■ **Job**: Only one stretch of the records below should be repeated. It starts with the line containing "green key: 2 -> 3" and goes on through the line containing "green truck: 4 -> 9", exactly as written.

[Object inventory comparisons]

┄┄┄┄┄┄

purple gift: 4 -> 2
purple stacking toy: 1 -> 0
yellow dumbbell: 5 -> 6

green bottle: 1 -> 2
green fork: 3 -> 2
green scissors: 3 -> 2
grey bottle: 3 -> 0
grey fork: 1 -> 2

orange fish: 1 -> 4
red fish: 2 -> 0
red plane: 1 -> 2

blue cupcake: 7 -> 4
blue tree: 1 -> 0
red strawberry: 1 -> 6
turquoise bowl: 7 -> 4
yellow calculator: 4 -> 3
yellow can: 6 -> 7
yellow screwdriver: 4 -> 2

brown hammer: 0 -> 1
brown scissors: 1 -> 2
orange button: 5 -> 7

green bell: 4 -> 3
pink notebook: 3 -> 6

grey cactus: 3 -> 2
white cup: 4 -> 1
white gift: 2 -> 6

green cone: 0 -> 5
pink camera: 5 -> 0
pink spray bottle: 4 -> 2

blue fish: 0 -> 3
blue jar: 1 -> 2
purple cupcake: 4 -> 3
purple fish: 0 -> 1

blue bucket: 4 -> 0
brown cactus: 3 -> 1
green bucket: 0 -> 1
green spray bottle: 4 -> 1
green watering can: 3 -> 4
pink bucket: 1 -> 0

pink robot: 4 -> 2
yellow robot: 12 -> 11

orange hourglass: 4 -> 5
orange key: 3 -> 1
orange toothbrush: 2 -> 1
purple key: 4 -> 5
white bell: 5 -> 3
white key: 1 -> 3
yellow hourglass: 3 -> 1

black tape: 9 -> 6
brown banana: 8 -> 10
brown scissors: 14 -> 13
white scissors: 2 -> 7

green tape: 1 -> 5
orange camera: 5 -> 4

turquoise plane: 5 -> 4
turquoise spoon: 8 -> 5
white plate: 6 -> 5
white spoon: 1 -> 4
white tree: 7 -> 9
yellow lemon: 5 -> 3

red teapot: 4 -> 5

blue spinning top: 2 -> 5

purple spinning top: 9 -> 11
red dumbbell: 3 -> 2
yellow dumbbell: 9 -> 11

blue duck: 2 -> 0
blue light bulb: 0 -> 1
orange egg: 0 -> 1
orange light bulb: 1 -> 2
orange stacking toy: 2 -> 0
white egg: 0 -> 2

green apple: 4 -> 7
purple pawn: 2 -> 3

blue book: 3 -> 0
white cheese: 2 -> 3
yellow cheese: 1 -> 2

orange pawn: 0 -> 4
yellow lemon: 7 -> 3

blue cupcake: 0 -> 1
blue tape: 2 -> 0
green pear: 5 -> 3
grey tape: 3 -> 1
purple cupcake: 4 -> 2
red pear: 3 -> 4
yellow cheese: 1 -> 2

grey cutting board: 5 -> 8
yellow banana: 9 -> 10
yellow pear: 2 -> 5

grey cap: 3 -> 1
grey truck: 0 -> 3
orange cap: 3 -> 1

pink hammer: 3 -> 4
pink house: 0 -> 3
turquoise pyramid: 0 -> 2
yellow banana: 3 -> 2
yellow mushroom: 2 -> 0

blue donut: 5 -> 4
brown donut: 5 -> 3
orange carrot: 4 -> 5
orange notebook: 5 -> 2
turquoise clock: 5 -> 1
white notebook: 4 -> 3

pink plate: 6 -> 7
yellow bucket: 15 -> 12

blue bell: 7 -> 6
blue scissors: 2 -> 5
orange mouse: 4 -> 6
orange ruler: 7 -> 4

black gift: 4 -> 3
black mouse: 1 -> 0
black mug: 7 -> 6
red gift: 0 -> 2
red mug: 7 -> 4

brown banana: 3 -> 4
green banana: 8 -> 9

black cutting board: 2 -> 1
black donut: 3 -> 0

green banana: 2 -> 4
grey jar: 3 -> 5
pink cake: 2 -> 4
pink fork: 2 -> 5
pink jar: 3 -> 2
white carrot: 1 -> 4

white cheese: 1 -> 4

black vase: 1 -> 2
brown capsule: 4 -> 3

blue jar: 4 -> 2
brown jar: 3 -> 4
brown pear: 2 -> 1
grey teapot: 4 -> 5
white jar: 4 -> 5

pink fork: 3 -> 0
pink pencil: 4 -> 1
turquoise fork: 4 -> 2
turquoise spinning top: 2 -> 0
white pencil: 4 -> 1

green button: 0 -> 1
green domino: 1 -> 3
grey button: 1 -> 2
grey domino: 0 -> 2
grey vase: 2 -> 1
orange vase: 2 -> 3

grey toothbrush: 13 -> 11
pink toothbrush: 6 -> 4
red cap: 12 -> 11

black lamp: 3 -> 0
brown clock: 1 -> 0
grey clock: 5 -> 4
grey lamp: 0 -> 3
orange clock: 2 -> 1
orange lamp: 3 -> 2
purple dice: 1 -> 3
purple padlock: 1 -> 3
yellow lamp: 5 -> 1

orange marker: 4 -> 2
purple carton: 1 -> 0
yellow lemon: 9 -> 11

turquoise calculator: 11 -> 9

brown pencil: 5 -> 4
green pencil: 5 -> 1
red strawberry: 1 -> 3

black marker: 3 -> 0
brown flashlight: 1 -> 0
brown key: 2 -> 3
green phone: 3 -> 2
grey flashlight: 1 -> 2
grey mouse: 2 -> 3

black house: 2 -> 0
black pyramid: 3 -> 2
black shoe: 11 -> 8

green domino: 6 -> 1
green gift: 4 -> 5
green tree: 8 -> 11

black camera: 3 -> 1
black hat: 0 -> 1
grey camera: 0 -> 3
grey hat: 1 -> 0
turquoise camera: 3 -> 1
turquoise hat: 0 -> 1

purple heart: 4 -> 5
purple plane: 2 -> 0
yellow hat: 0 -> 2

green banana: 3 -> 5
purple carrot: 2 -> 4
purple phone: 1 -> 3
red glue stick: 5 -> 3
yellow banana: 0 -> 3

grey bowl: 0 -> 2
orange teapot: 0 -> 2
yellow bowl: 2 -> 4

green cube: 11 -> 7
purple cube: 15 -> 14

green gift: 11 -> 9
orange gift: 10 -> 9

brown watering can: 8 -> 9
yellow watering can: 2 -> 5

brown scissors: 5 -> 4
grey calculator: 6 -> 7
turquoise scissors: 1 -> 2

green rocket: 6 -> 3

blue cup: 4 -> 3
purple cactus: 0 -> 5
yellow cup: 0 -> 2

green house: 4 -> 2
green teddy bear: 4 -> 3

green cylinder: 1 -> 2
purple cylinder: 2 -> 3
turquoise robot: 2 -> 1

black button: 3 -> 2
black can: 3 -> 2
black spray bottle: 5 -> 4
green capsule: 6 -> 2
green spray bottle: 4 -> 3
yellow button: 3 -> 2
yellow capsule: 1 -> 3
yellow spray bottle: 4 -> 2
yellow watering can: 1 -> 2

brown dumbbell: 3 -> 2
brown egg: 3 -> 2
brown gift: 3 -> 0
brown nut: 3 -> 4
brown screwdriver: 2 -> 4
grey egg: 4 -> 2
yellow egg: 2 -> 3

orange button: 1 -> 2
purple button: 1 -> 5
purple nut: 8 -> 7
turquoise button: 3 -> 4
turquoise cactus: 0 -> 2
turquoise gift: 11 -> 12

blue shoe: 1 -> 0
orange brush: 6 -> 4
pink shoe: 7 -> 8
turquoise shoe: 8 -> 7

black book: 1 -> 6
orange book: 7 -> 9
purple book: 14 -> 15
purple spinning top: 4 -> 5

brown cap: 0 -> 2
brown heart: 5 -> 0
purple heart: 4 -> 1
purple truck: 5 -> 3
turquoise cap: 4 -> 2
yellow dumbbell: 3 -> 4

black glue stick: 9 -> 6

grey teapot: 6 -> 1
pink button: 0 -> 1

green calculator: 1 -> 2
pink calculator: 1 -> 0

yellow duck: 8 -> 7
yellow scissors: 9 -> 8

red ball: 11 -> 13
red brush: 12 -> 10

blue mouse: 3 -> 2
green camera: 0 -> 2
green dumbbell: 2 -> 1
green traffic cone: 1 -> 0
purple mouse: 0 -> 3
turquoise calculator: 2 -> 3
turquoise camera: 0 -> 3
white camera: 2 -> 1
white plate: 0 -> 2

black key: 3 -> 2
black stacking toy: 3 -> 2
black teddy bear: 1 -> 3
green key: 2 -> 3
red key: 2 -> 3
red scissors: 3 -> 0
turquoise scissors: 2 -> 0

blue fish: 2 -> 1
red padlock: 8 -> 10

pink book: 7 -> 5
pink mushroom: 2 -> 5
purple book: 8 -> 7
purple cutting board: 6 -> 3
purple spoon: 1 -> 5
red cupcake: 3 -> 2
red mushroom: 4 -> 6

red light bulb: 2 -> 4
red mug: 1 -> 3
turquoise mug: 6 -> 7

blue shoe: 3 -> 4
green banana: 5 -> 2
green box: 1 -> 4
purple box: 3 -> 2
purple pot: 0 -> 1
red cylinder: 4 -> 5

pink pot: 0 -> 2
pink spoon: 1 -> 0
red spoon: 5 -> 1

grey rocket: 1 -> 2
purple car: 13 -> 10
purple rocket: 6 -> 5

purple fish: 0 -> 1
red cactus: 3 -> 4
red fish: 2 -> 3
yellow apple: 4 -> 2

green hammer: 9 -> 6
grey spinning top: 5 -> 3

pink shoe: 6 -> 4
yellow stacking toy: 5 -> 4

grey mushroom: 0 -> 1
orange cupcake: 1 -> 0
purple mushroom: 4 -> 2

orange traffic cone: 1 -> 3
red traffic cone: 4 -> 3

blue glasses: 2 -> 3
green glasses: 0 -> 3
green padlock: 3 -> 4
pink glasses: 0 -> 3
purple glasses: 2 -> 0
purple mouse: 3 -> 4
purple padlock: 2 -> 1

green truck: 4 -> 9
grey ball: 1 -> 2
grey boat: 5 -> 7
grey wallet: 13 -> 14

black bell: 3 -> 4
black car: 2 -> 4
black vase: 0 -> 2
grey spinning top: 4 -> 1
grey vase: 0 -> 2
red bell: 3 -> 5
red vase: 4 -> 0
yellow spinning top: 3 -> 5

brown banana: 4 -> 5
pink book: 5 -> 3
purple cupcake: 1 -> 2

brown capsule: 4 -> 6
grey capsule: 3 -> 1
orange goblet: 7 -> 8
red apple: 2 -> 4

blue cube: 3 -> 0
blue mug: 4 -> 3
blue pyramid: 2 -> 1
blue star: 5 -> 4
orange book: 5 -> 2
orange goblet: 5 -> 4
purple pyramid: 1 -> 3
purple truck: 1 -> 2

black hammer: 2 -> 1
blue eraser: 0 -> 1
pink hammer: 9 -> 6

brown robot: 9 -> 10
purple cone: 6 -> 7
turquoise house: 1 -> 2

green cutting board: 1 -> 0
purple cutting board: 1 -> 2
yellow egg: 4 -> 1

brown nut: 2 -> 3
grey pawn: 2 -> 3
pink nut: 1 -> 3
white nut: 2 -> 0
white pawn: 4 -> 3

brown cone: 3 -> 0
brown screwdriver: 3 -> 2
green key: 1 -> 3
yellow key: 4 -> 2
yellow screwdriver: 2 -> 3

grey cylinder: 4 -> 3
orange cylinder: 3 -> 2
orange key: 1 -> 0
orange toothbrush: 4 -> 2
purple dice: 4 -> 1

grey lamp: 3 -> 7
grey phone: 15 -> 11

┄┄┄┄┄┄

■ **Answer section**:
green key: 2 -> 3
red key: 2 -> 3
red scissors: 3 -> 0
turquoise scissors: 2 -> 0

blue fish: 2 -> 1
red padlock: 8 -> 10

pink book: 7 -> 5
pink mushroom: 2 -> 5
purple book: 8 -> 7
purple cutting board: 6 -> 3
purple spoon: 1 -> 5
red cupcake: 3 -> 2
red mushroom: 4 -> 6

red light bulb: 2 -> 4
red mug: 1 -> 3
turquoise mug: 6 -> 7

blue shoe: 3 -> 4
green banana: 5 -> 2
green box: 1 -> 4
purple box: 3 -> 2
purple pot: 0 -> 1
red cylinder: 4 -> 5

pink pot: 0 -> 2
pink spoon: 1 -> 0
red spoon: 5 -> 1

grey rocket: 1 -> 2
purple car: 13 -> 10
purple rocket: 6 -> 5

purple fish: 0 -> 1
red cactus: 3 -> 4
red fish: 2 -> 3
yellow apple: 4 -> 2

green hammer: 9 -> 6
grey spinning top: 5 -> 3

pink shoe: 6 -> 4
yellow stacking toy: 5 -> 4

grey mushroom: 0 -> 1
orange cupcake: 1 -> 0
purple mushroom: 4 -> 2

orange traffic cone: 1 -> 3
red traffic cone: 4 -> 3

blue glasses: 2 -> 3
green glasses: 0 -> 3
green padlock: 3 -> 4
pink glasses: 0 -> 3
purple glasses: 2 -> 0
purple mouse: 3 -> 4
purple padlock: 2 -> 1

green truck: 4 -> 9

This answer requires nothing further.